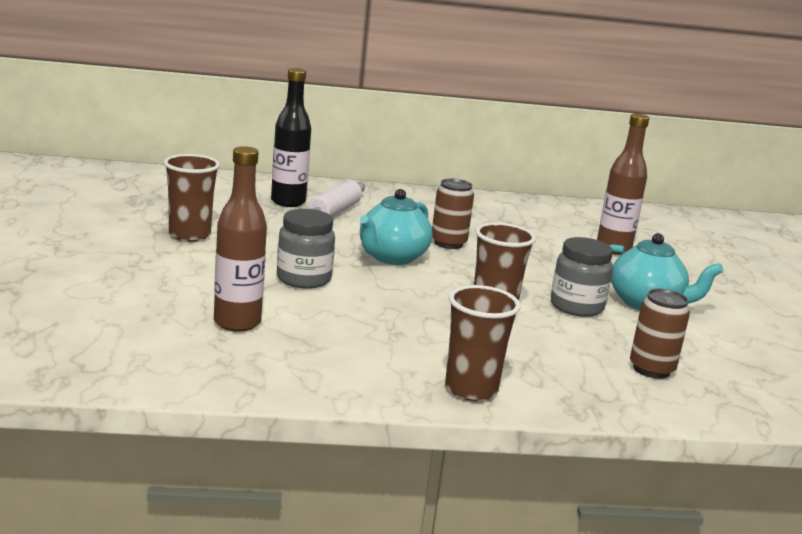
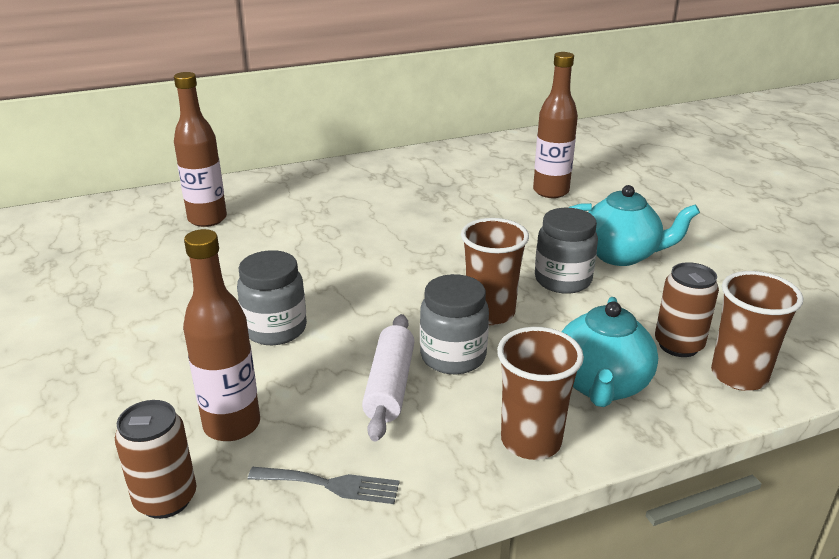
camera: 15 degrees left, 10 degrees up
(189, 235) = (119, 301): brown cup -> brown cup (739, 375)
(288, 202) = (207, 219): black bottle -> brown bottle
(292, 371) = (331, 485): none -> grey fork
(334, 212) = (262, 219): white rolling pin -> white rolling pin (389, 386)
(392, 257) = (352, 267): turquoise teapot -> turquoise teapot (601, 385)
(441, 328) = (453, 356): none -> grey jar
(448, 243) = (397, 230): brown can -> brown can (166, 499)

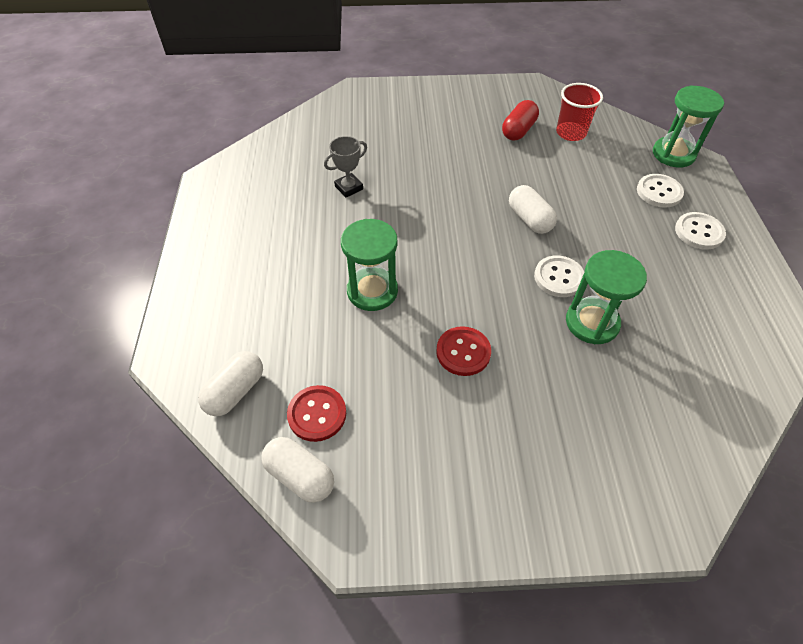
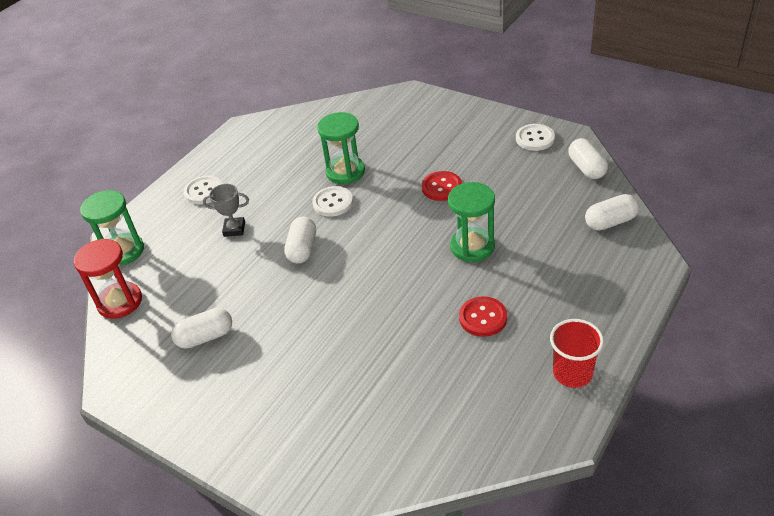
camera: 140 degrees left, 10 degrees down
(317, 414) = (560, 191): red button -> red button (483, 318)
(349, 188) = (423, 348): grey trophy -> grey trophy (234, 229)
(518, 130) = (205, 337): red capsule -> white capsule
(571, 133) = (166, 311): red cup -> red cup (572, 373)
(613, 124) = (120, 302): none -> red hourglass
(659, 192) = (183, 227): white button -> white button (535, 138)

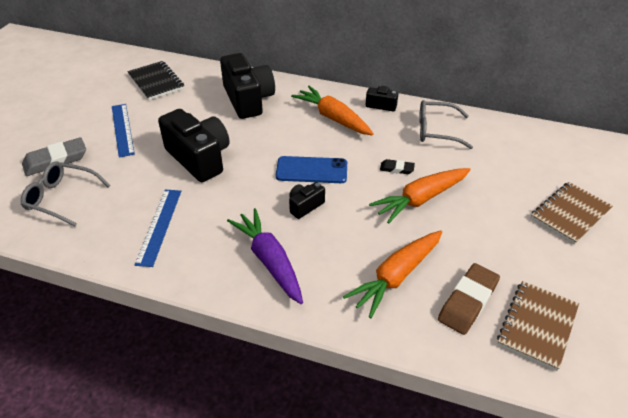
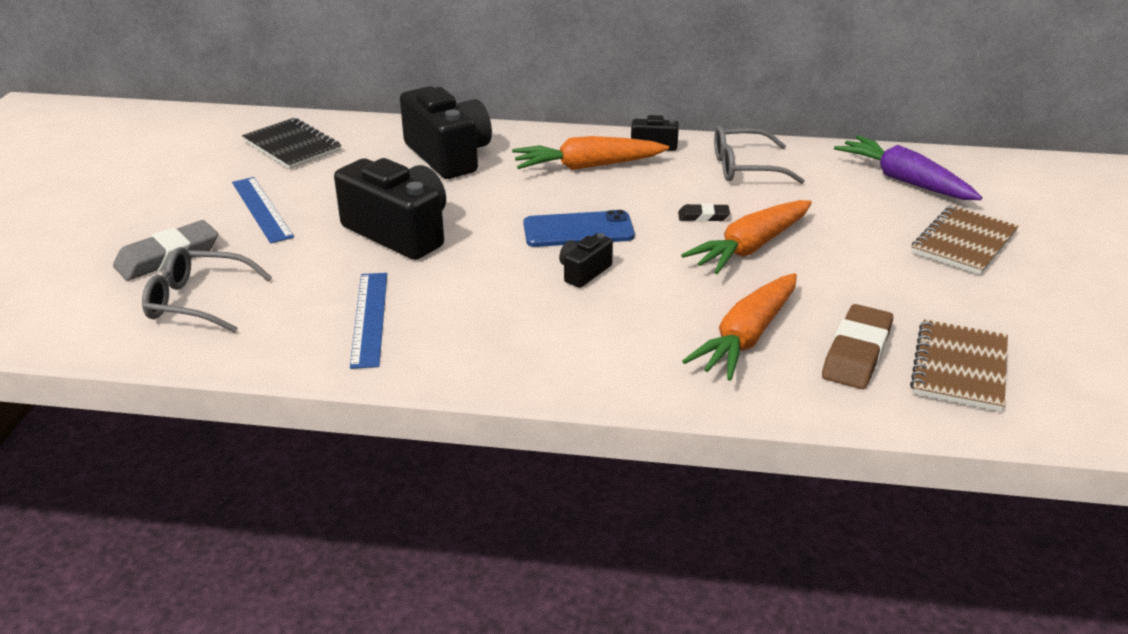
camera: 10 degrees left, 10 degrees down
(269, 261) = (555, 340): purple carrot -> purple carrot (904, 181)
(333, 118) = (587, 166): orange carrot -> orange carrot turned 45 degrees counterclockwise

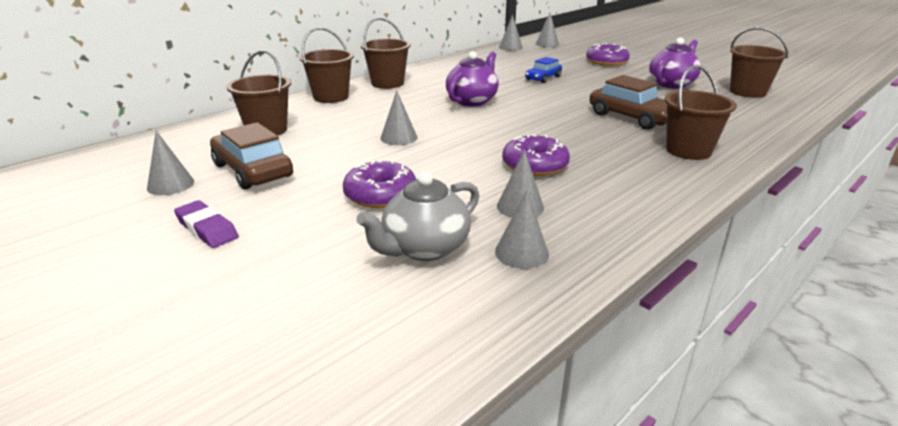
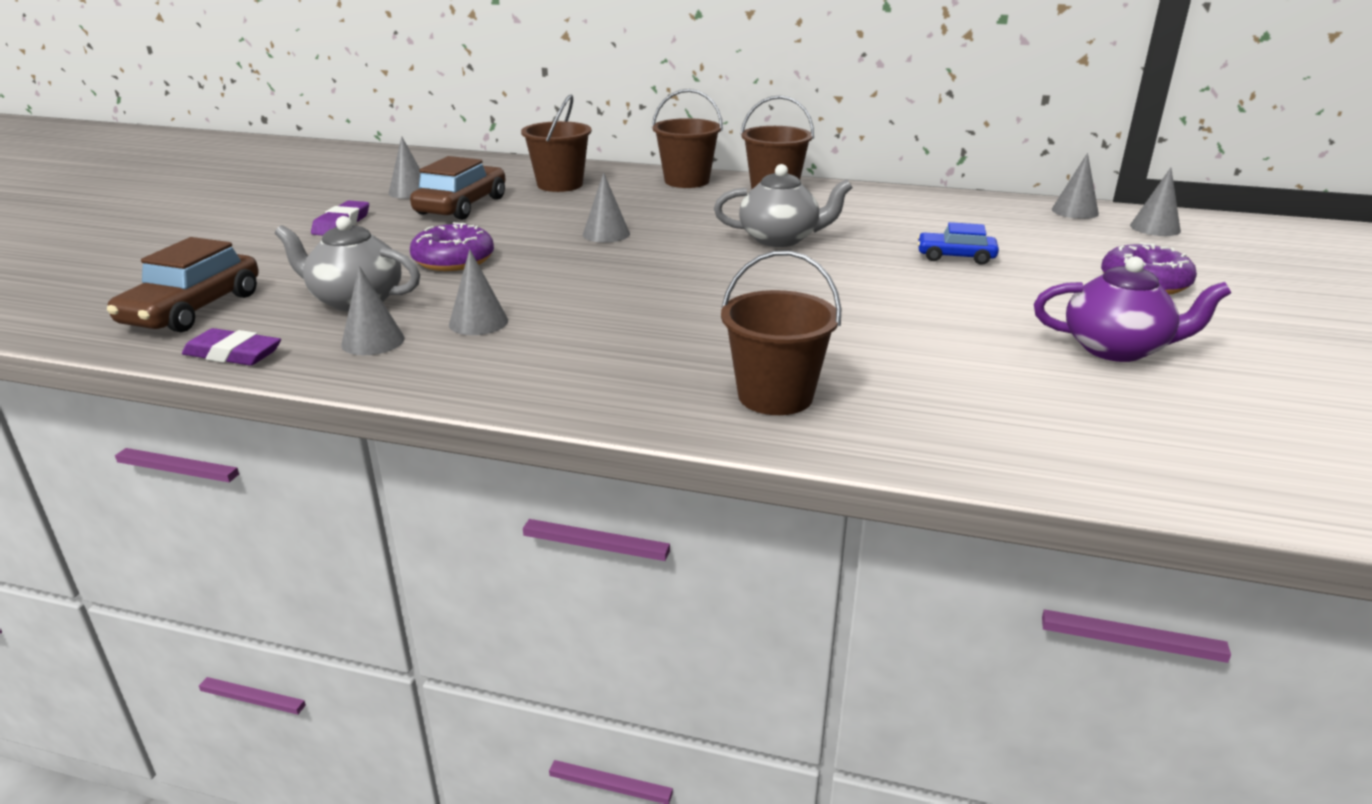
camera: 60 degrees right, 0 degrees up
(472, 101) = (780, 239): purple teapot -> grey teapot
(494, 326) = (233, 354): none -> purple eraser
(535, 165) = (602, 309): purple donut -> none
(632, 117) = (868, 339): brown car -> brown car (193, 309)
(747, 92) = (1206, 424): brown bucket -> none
==
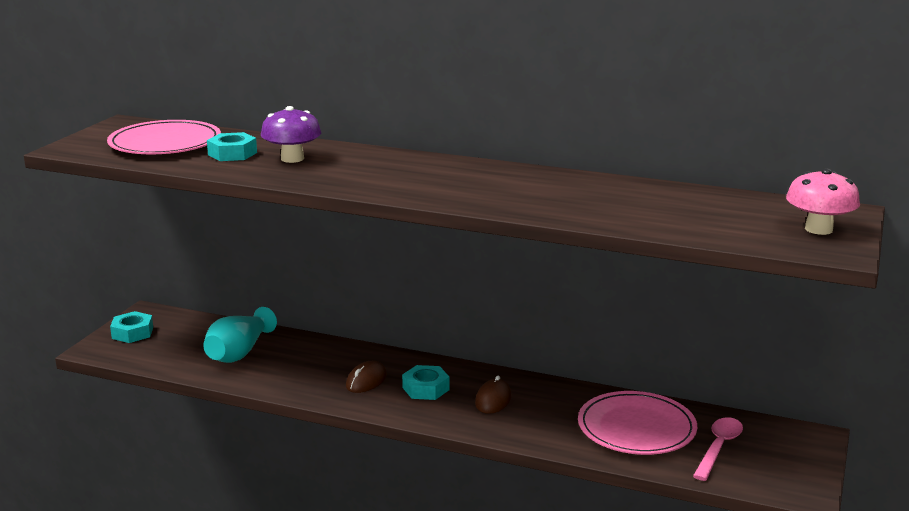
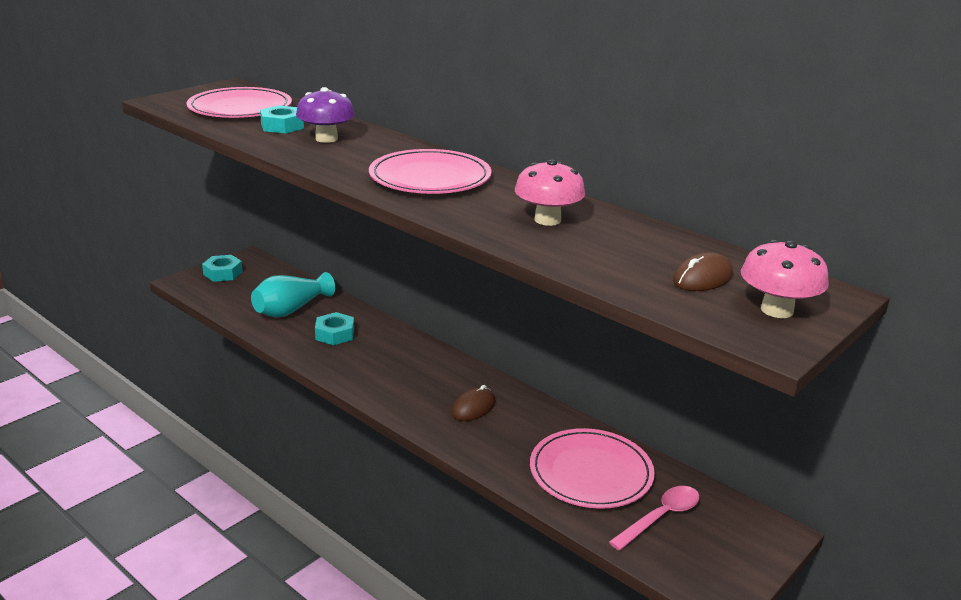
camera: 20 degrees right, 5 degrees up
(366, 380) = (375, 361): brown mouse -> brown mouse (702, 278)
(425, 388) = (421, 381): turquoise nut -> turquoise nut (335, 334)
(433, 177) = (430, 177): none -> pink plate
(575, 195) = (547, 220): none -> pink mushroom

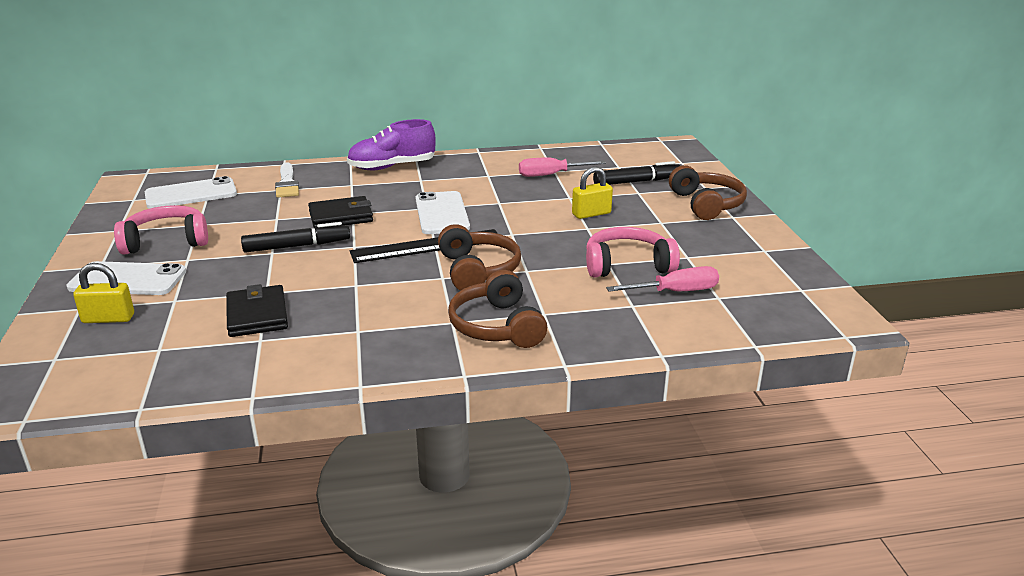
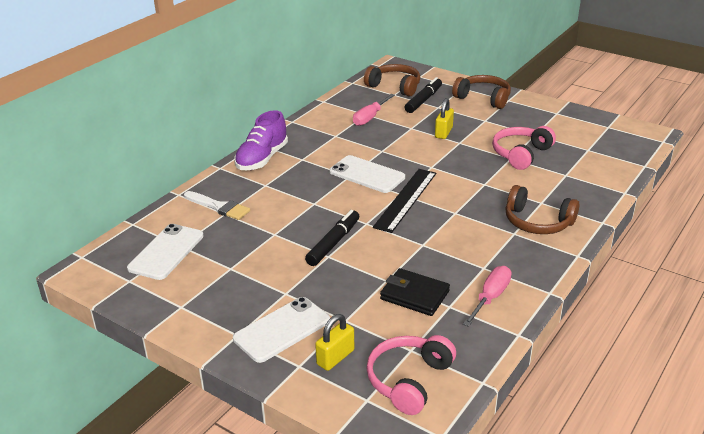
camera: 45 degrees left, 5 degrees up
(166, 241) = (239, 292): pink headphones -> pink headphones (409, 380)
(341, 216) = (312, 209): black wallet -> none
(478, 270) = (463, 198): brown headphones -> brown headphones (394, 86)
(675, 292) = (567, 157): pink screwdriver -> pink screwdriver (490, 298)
---
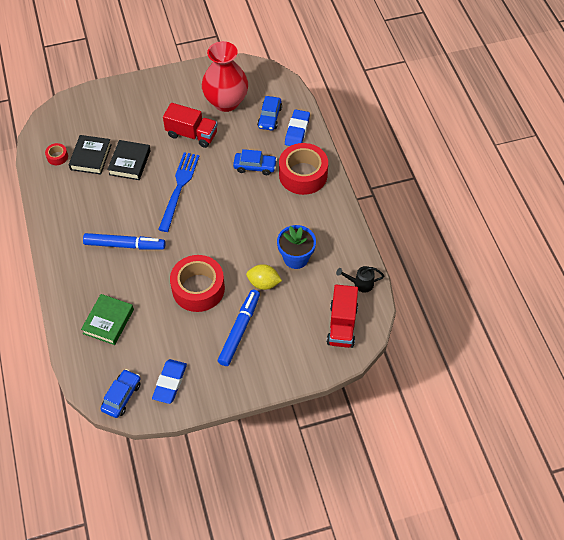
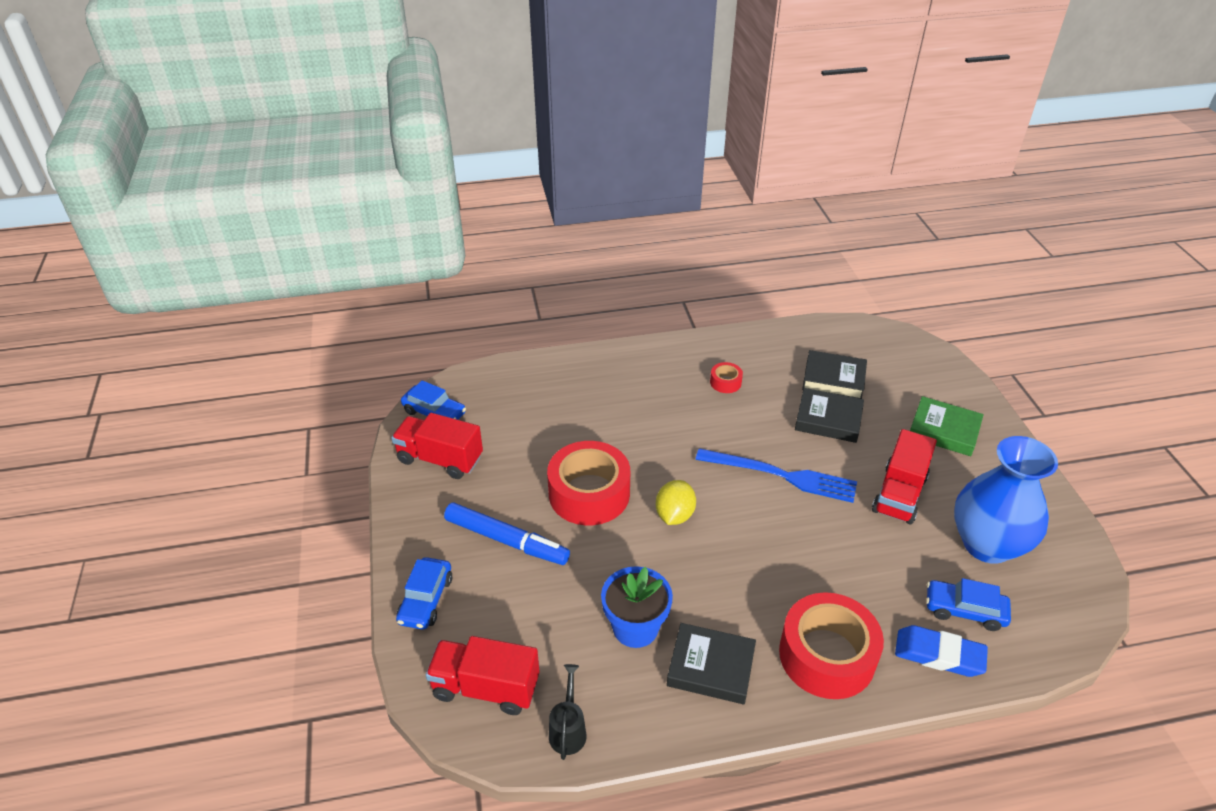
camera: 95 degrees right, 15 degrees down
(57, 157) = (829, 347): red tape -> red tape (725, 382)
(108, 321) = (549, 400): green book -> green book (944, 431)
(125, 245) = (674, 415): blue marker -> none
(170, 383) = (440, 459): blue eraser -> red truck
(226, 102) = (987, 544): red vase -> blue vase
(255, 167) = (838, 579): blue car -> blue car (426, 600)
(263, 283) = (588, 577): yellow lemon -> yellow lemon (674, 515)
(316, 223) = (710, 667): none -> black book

▸ Your objective: The lines above starting at the one that holds "(425, 388) = (421, 381): turquoise" and ending at the one that holds "(675, 292) = (567, 157): pink" are to be written out exactly, ends included, and no pictures are to be copied.

▸ Result for this exercise:
(425, 388) = (421, 381): turquoise nut -> turquoise nut (335, 334)
(433, 177) = (430, 177): none -> pink plate
(575, 195) = (547, 220): none -> pink mushroom

camera: 45 degrees left, 5 degrees up
(166, 241) = (239, 292): pink headphones -> pink headphones (409, 380)
(341, 216) = (312, 209): black wallet -> none
(478, 270) = (463, 198): brown headphones -> brown headphones (394, 86)
(675, 292) = (567, 157): pink screwdriver -> pink screwdriver (490, 298)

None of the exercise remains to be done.